#### [PROBLEM REQUIREMENTS]
Scan the data that follows and count the lines with the string "camera"; answer with the count alone.

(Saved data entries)
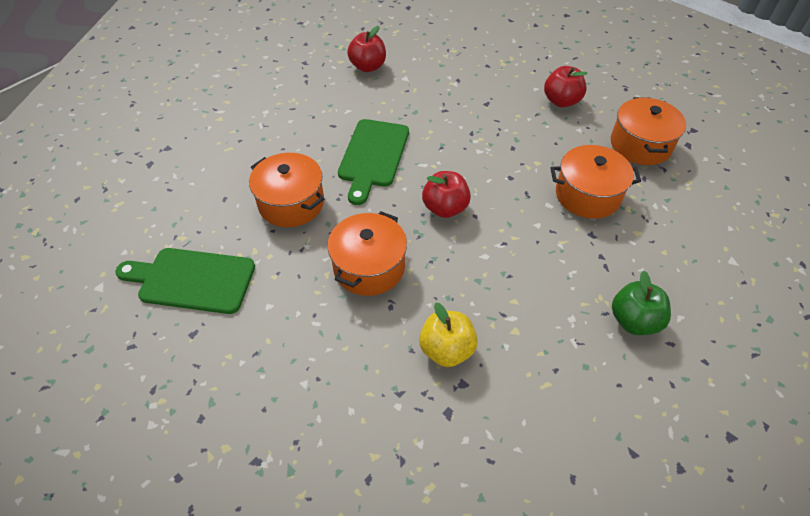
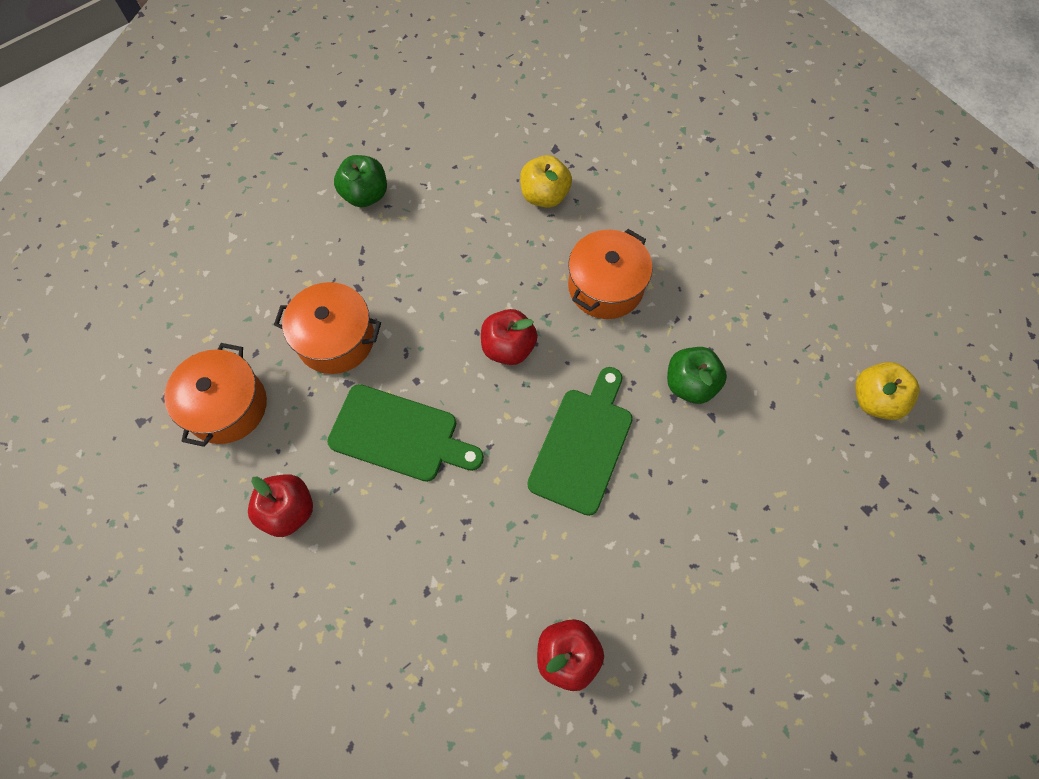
camera: 170 degrees left, 15 degrees up
(138, 212) = (874, 400): none -> yellow apple
(192, 280) = (791, 300): green cutting board -> green cutting board (399, 435)
(291, 203) = (690, 384): orange pot -> green apple

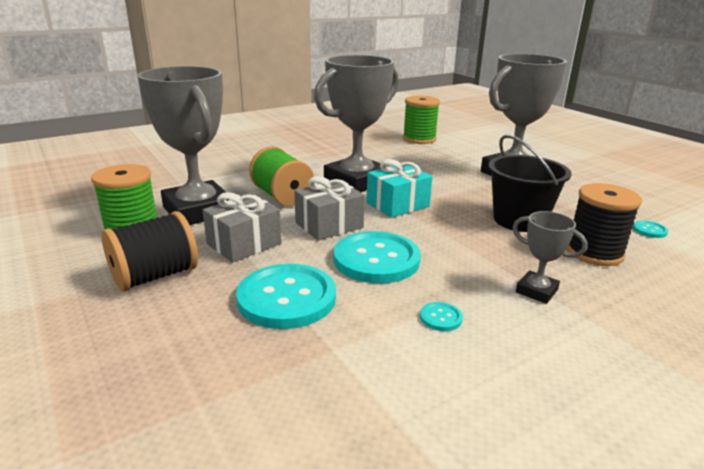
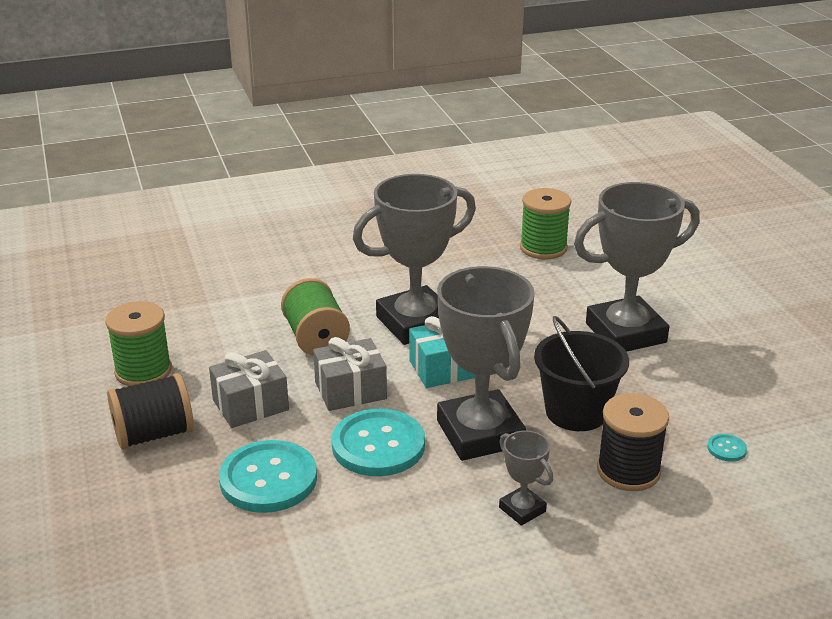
camera: 15 degrees right, 5 degrees up
(198, 211) = (217, 350): grey trophy -> grey trophy (480, 433)
(440, 318) = (404, 524): turquoise button -> none

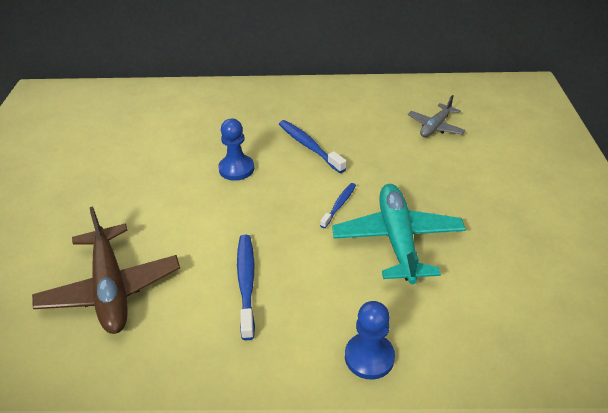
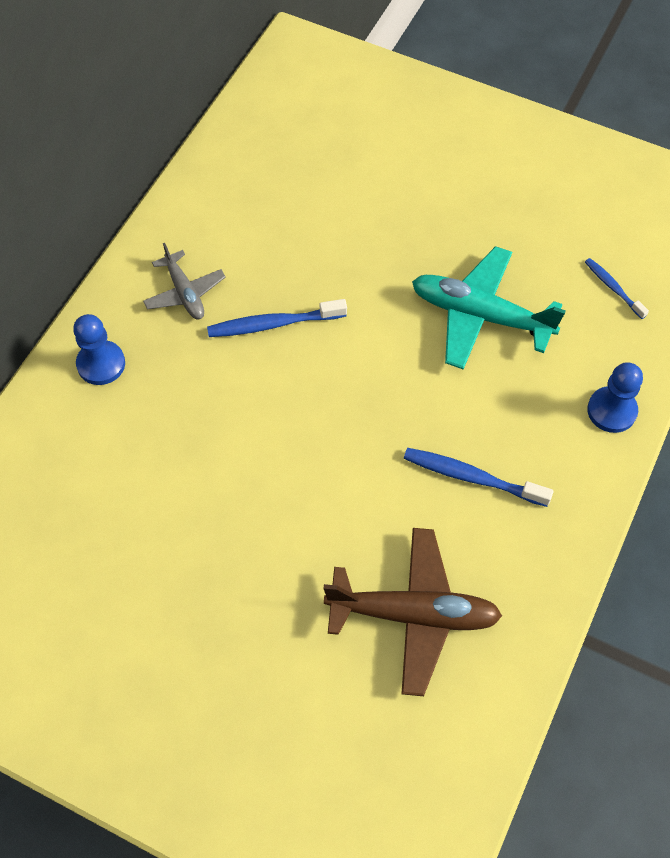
camera: 65 degrees left, 20 degrees up
(236, 169) = (271, 419): blue pawn -> blue pawn (101, 364)
(339, 205) = (399, 342): blue toothbrush -> blue toothbrush (613, 288)
(435, 127) = (316, 182): grey plane -> grey plane (185, 293)

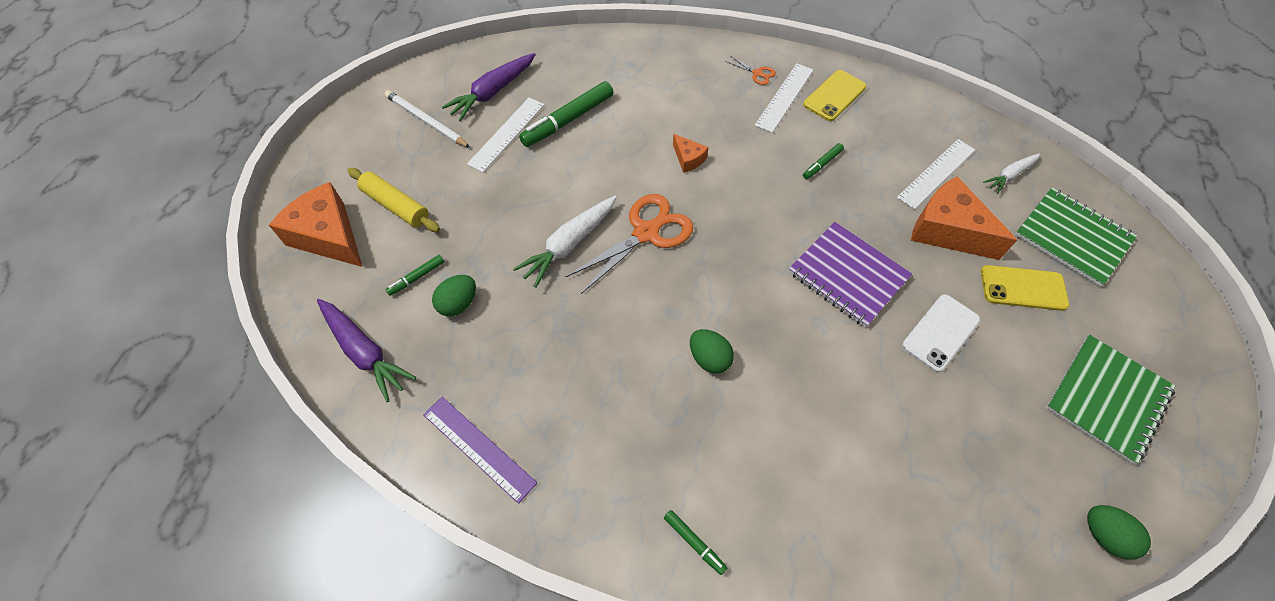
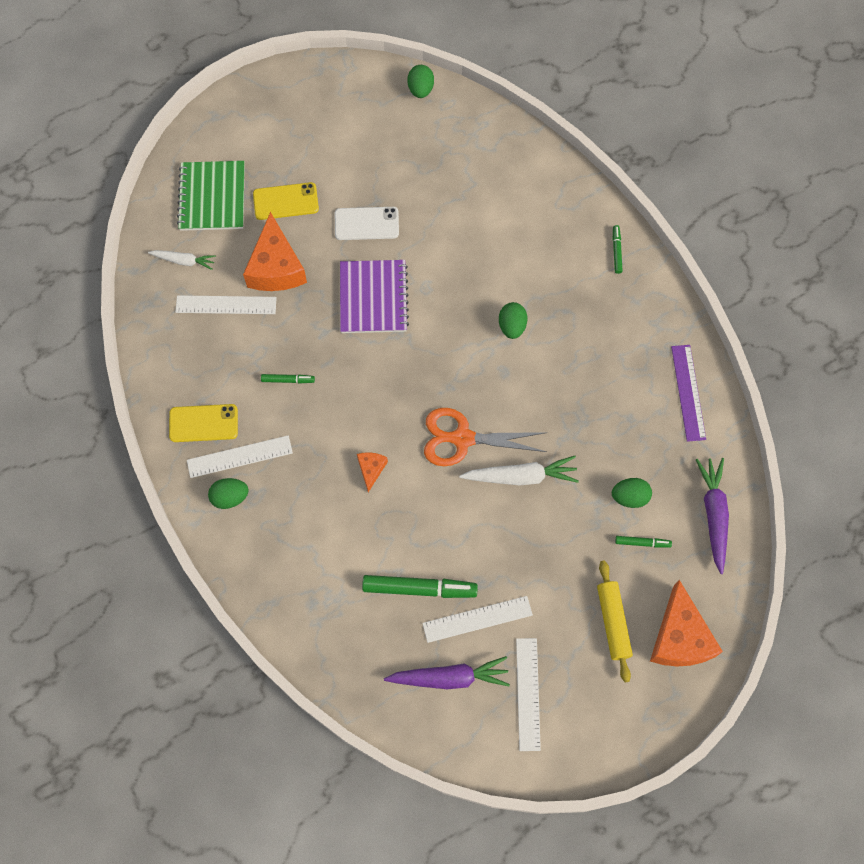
camera: 135 degrees left, 10 degrees up
(426, 121) = (528, 694): white pencil -> white ruler
(757, 73) = (230, 497): orange scissors -> green egg
(1023, 288) = (285, 201): yellow phone -> yellow phone turned 60 degrees counterclockwise
(1107, 399) = (330, 124): green notebook -> none

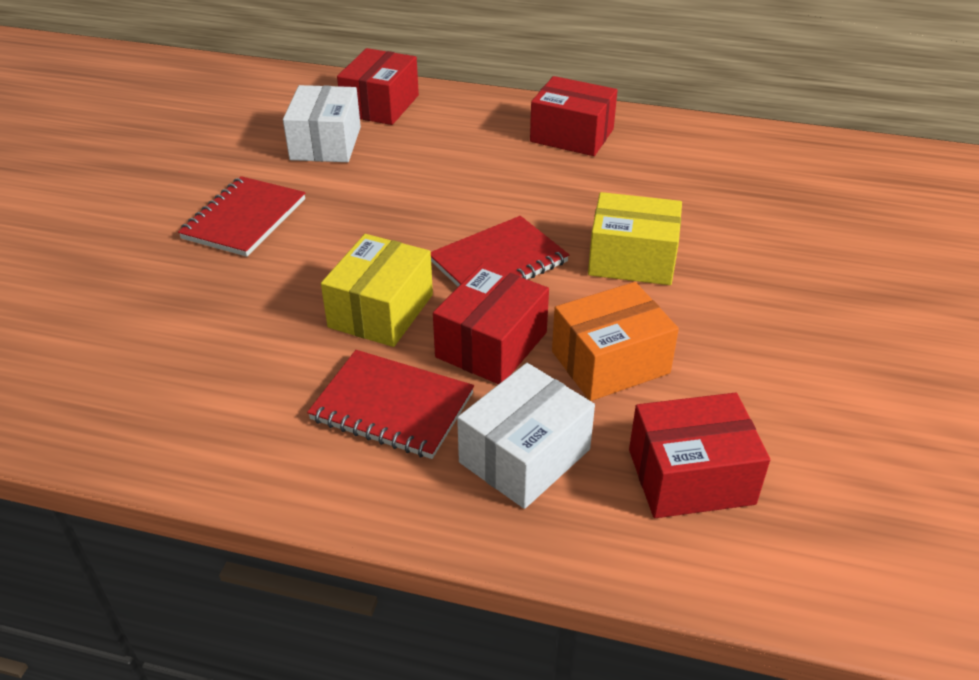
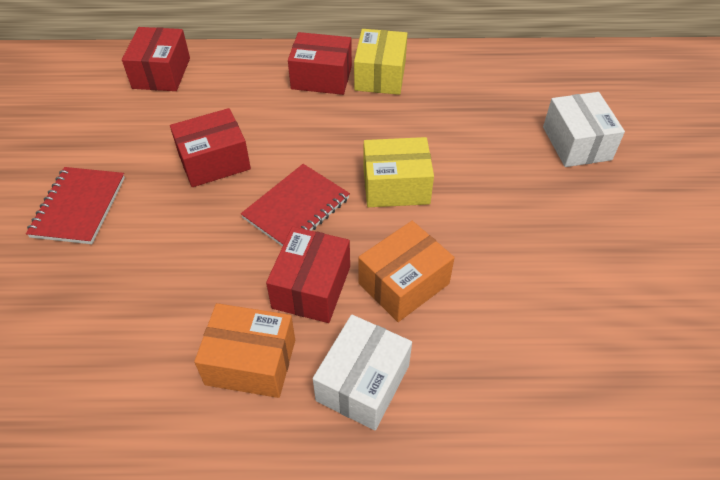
camera: 15 degrees left, 10 degrees up
(325, 143) = (126, 119): white box -> white box (576, 143)
(381, 311) = (217, 274): yellow box -> yellow box (380, 76)
(392, 406) = (251, 362): red notebook -> orange box
(690, 476) = (485, 371): red box -> red box (214, 161)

#### [RESPONSE AREA]
5